PROVIDED RECORDS:
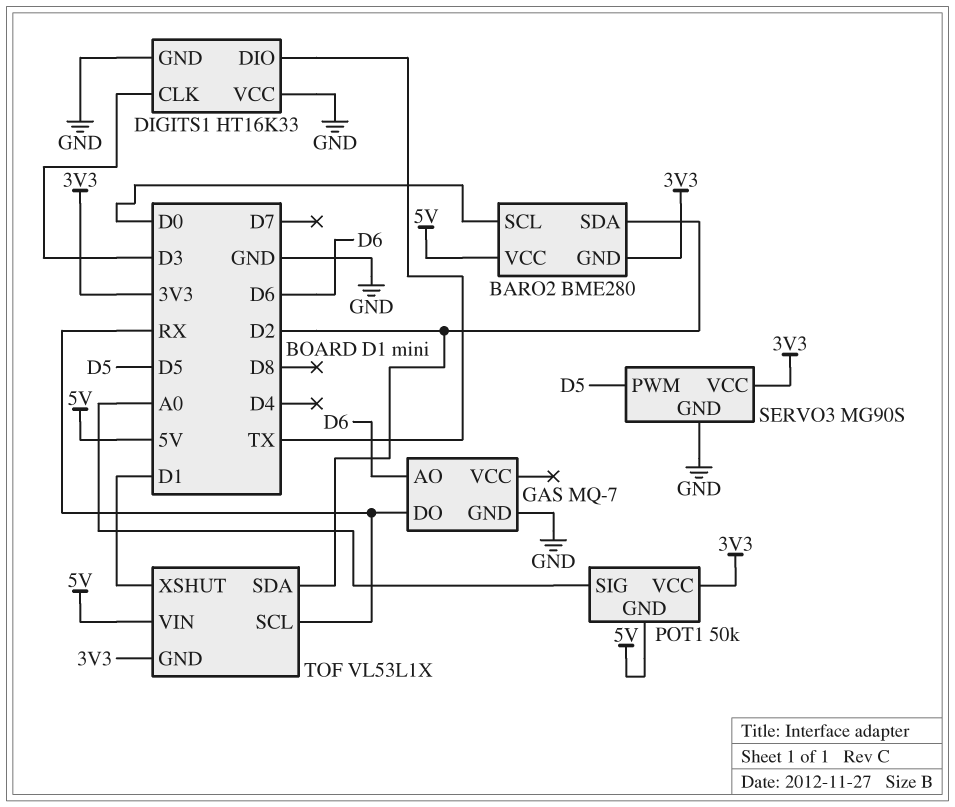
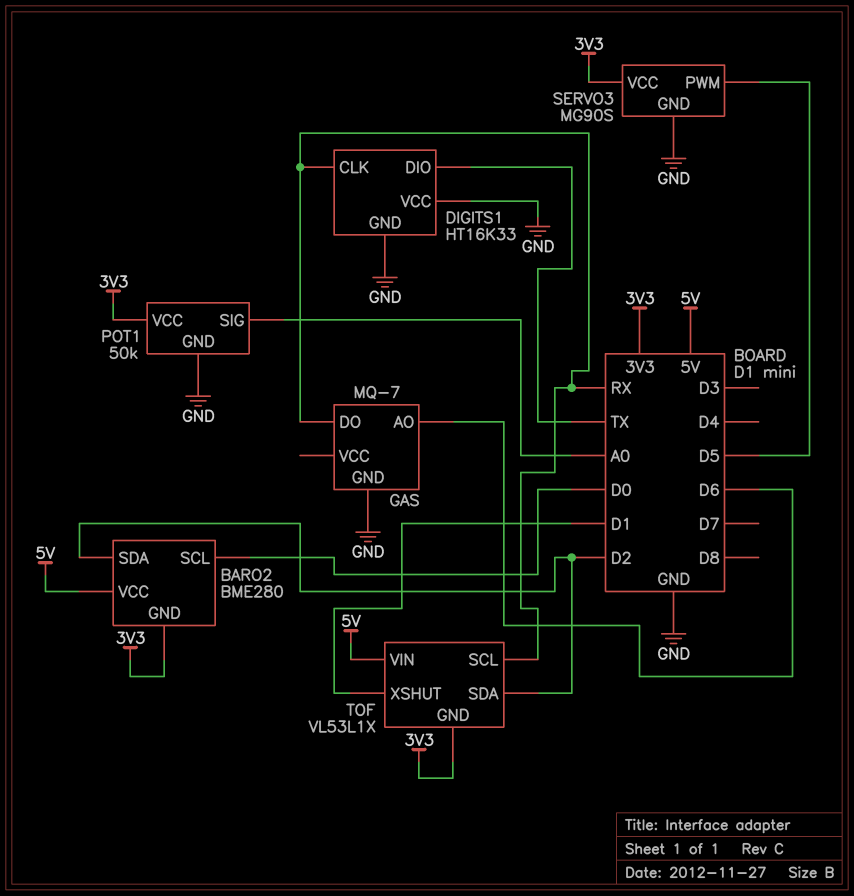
DIGITS1 pin CLK: D3 -> RX
POT1 pin GND: 5V -> GND

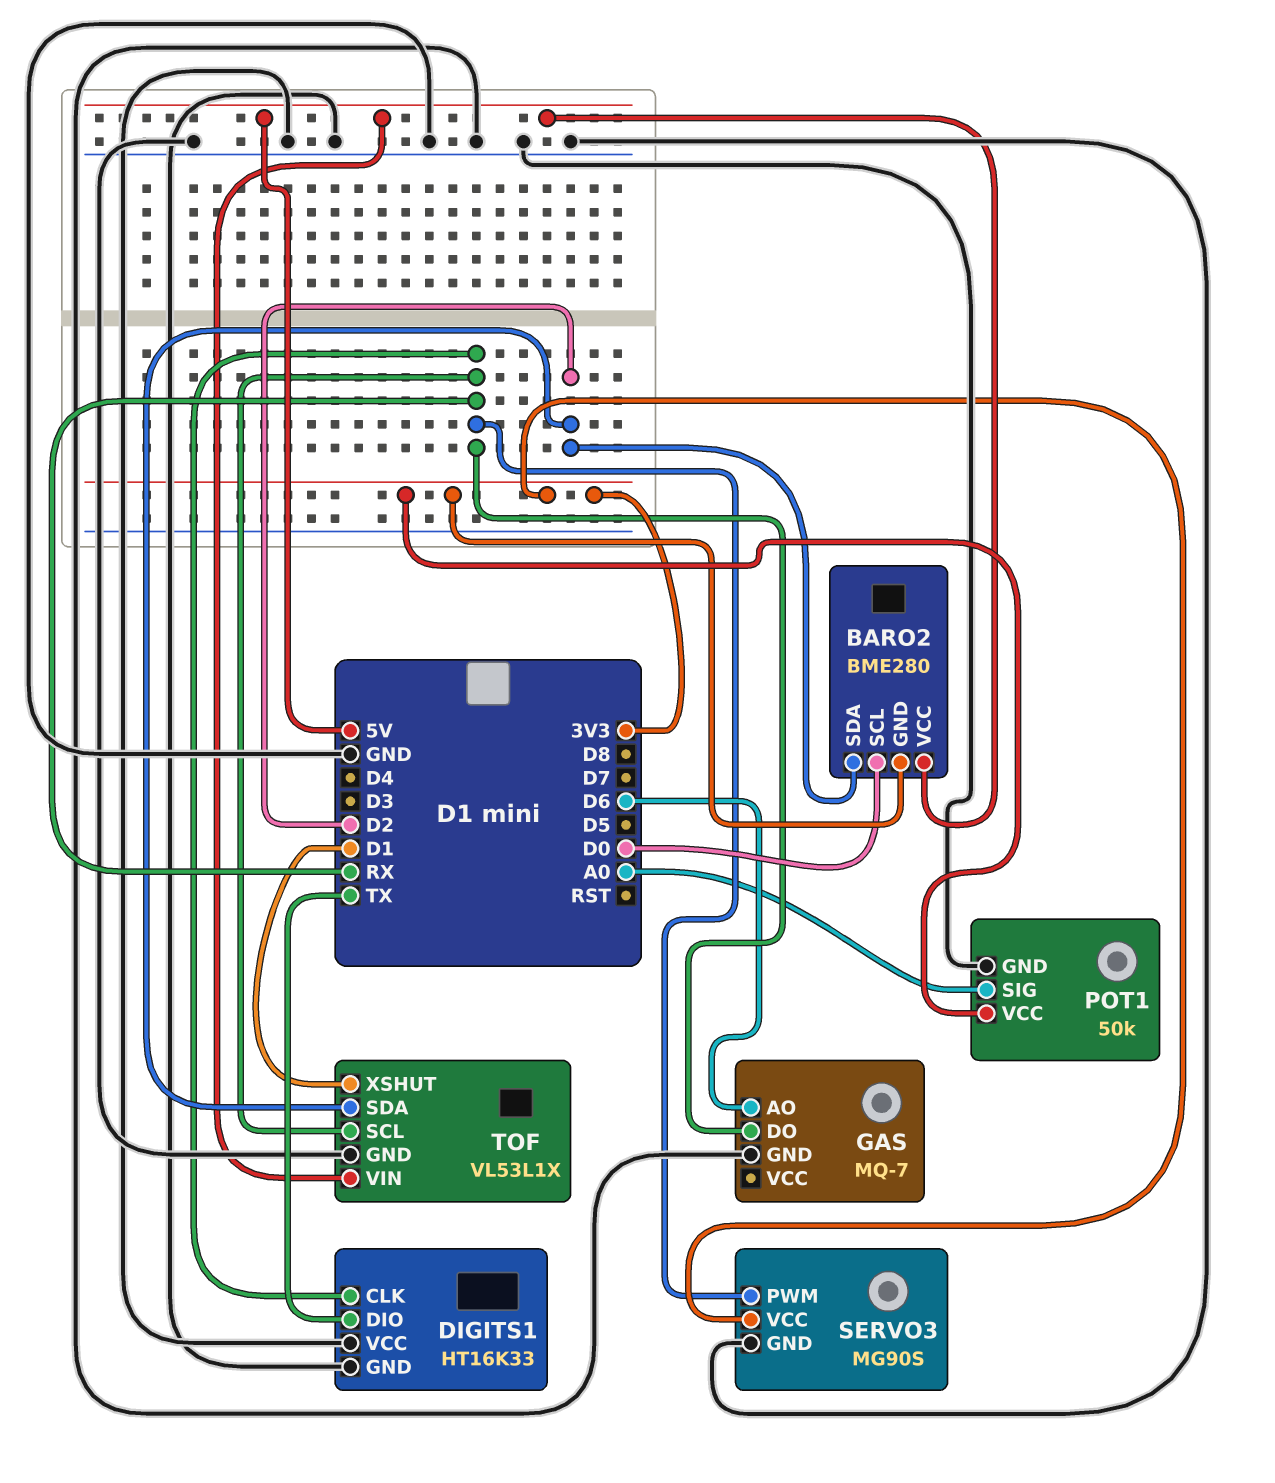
SERVO3 pin PWM: D5 -> RX
TOF pin GND: 3V3 -> GND

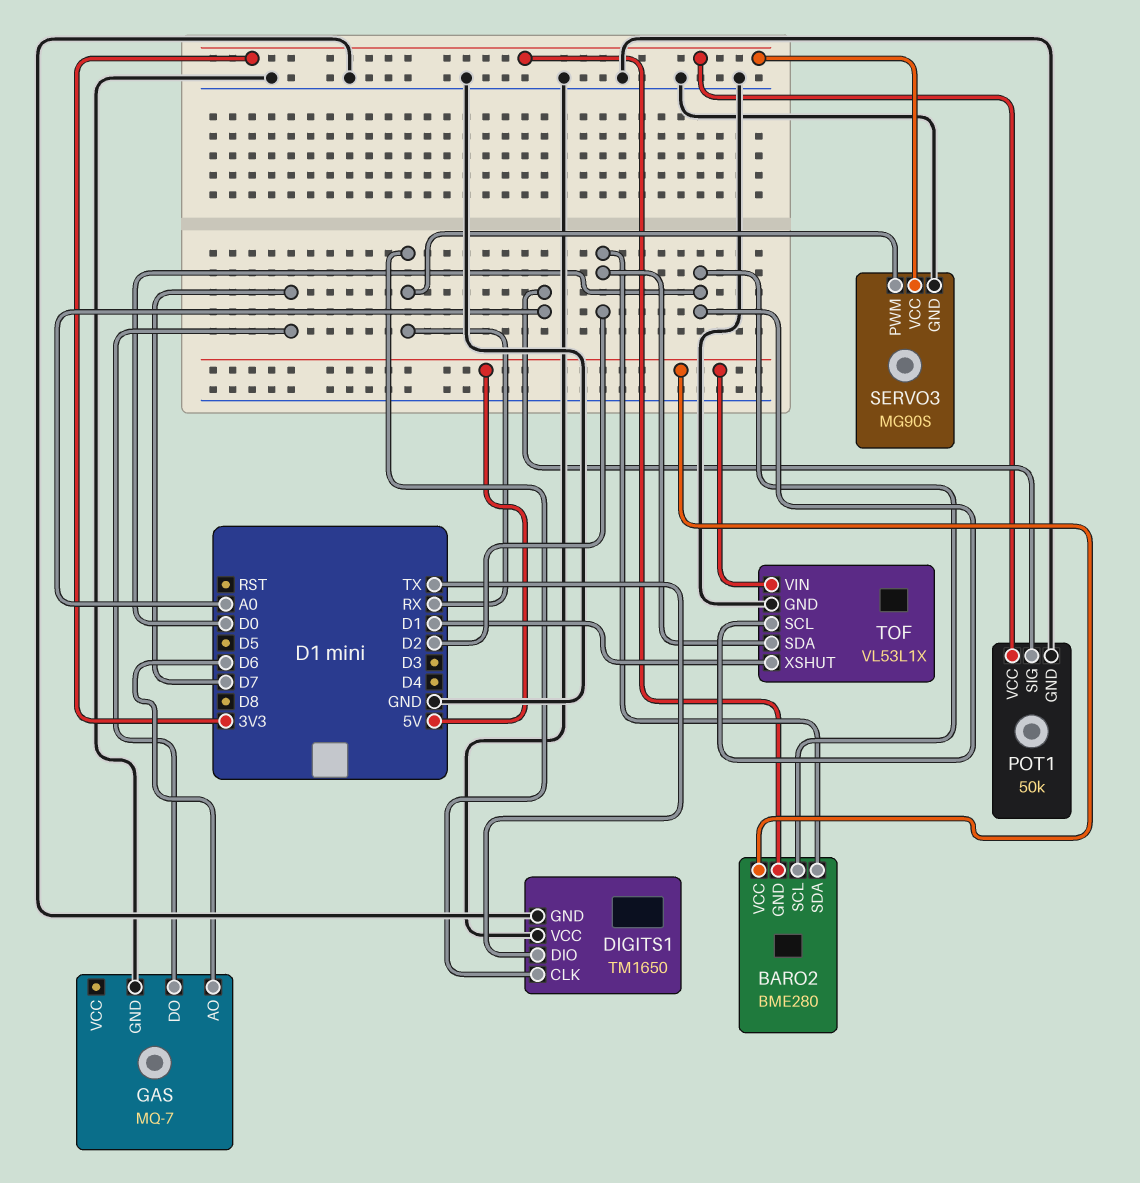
DIGITS1: HT16K33 -> TM1650
GAS pin DO: RX -> D7
TOF pin SCL: RX -> D0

YOUR GOAL:
Produce an exact copy of each line of data, skipping embedded images.

WRITTEN ANSWER:
DIGITS1 pin CLK: D3 -> RX
POT1 pin GND: 5V -> GND

SERVO3 pin PWM: D5 -> RX
TOF pin GND: 3V3 -> GND

DIGITS1: HT16K33 -> TM1650
GAS pin DO: RX -> D7
TOF pin SCL: RX -> D0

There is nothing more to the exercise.